WHAT TO PRODUCE – The task calls for the lines below from the line with "plan87.ini: [904,207,938,251] ->" to the line with "Ledger: [649,214,676,241] ->", both ends included, copied exactly, without any pictures.

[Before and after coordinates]

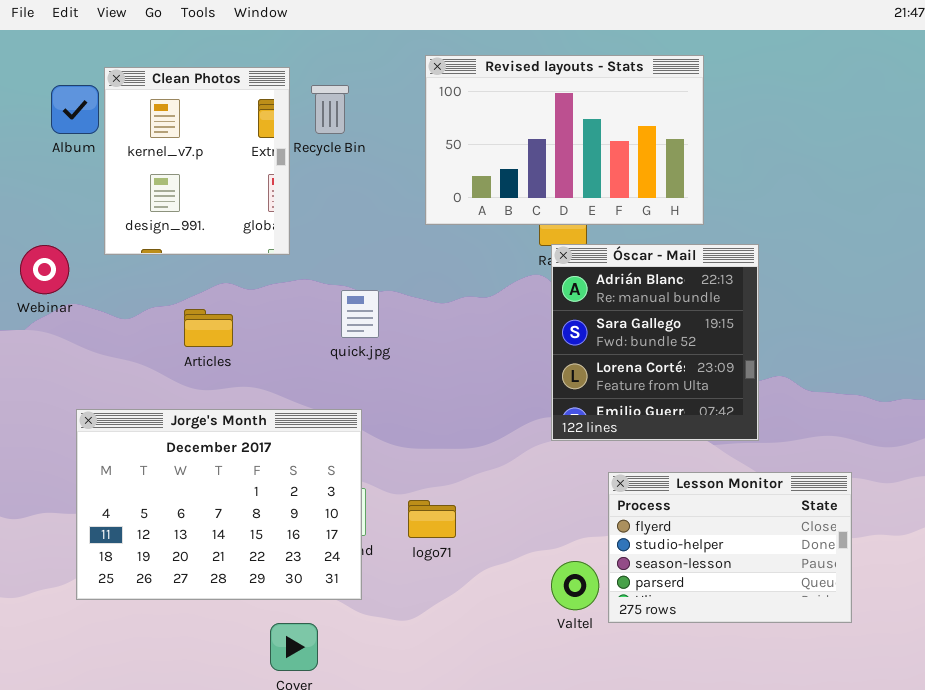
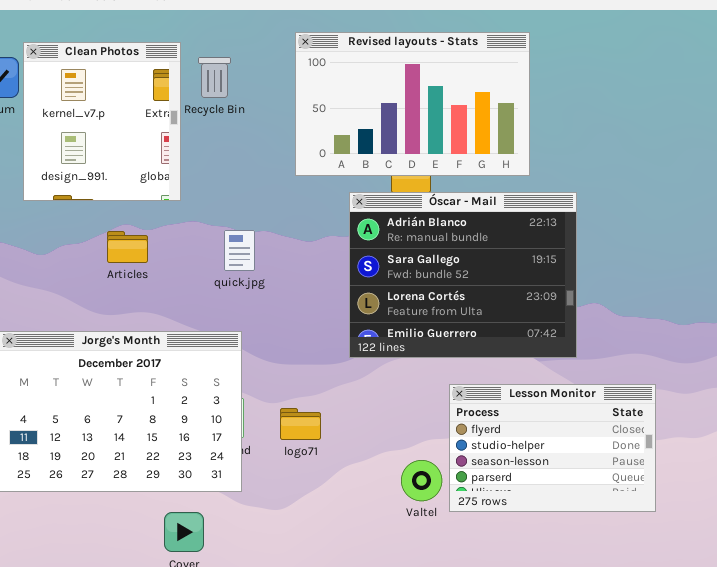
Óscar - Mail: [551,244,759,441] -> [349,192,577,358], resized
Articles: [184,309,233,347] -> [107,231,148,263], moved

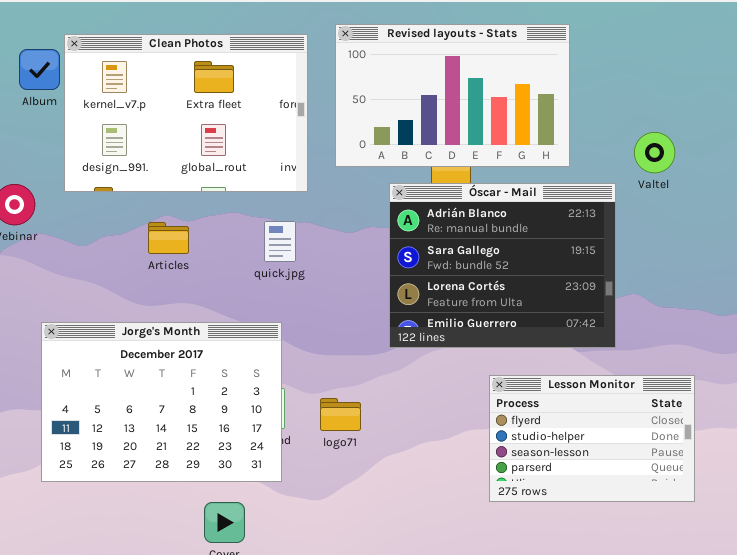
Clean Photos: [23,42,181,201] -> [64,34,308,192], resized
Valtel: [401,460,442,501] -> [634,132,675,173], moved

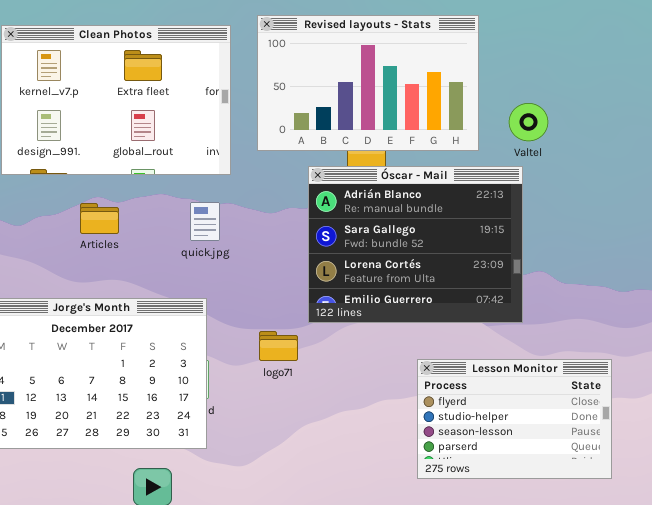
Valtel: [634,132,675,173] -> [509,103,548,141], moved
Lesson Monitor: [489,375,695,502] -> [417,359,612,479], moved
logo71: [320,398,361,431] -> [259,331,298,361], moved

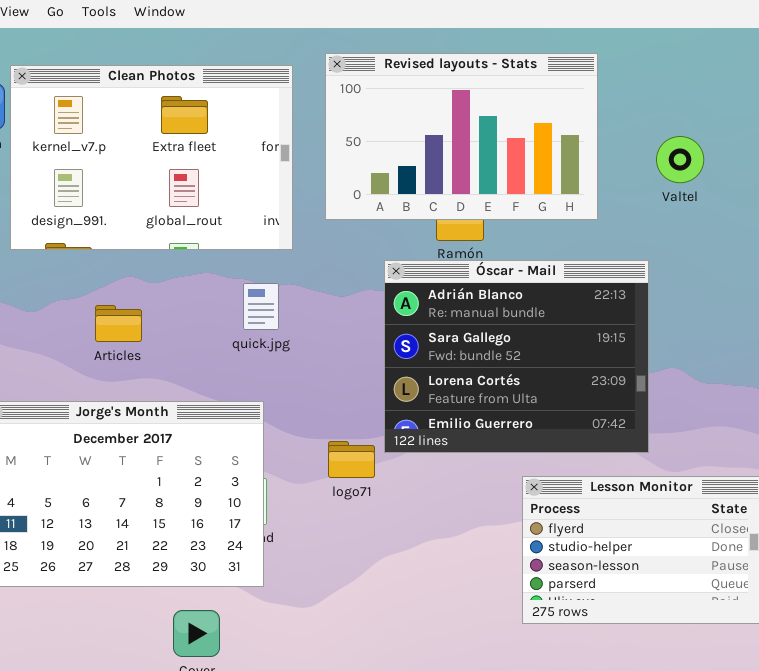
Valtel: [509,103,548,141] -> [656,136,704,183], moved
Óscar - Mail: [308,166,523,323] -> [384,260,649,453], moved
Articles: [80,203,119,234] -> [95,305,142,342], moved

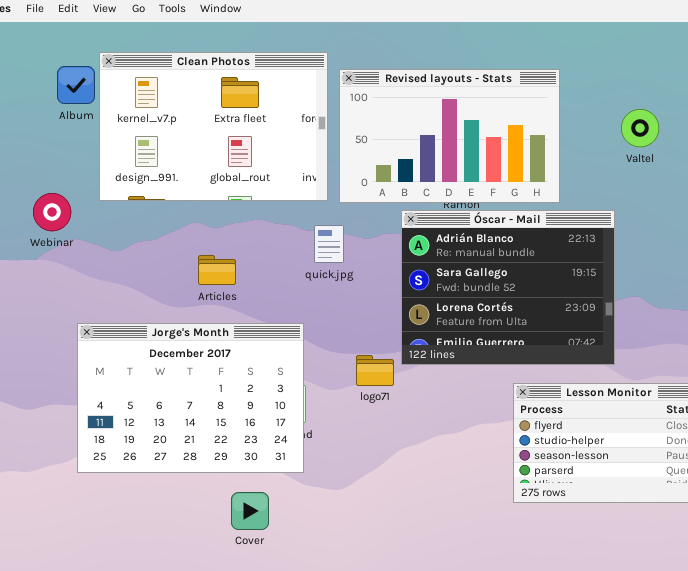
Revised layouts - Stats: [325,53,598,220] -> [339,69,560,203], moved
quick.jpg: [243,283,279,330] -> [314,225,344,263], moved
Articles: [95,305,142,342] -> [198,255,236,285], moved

--

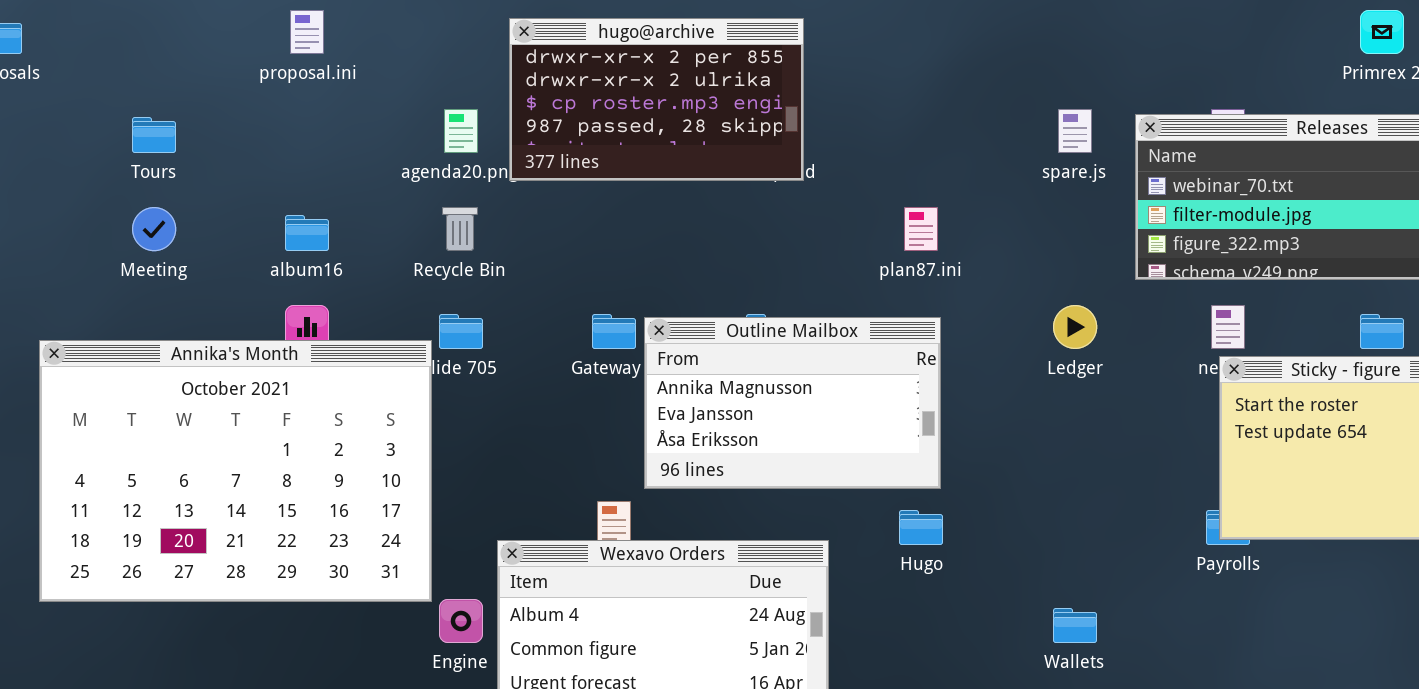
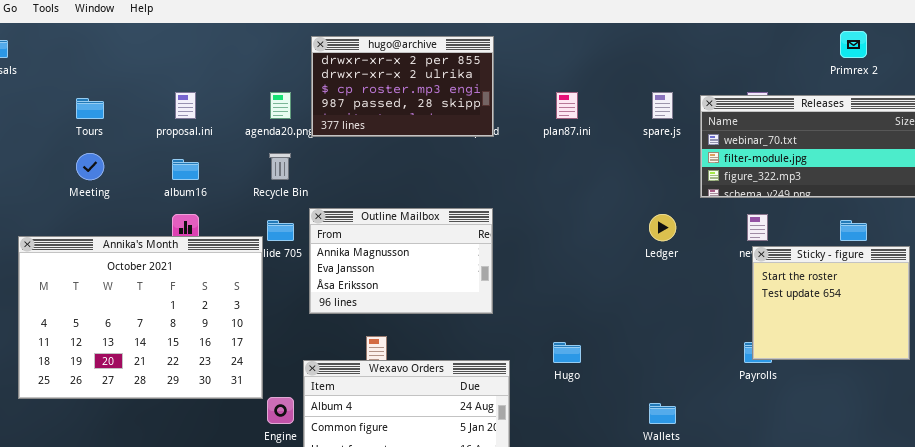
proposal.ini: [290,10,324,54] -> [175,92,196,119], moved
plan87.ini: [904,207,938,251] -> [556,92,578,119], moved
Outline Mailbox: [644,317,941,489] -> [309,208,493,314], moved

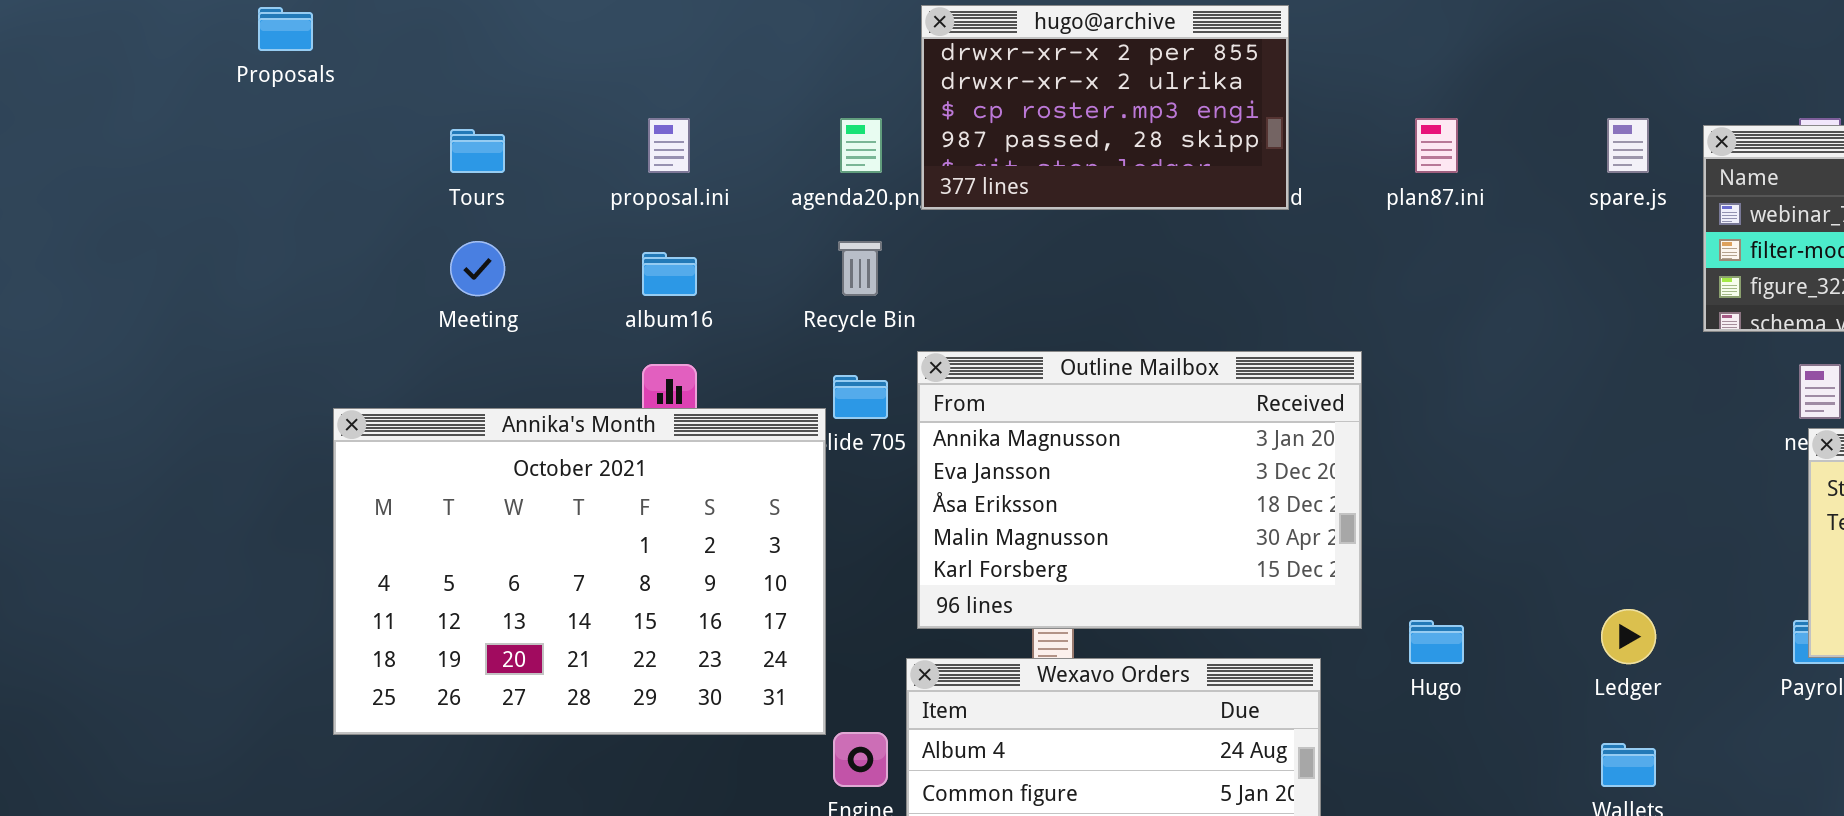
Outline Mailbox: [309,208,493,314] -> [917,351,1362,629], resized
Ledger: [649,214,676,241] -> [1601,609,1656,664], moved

EXERCISE SOLUTION –
plan87.ini: [904,207,938,251] -> [556,92,578,119], moved
Outline Mailbox: [644,317,941,489] -> [309,208,493,314], moved

Outline Mailbox: [309,208,493,314] -> [917,351,1362,629], resized
Ledger: [649,214,676,241] -> [1601,609,1656,664], moved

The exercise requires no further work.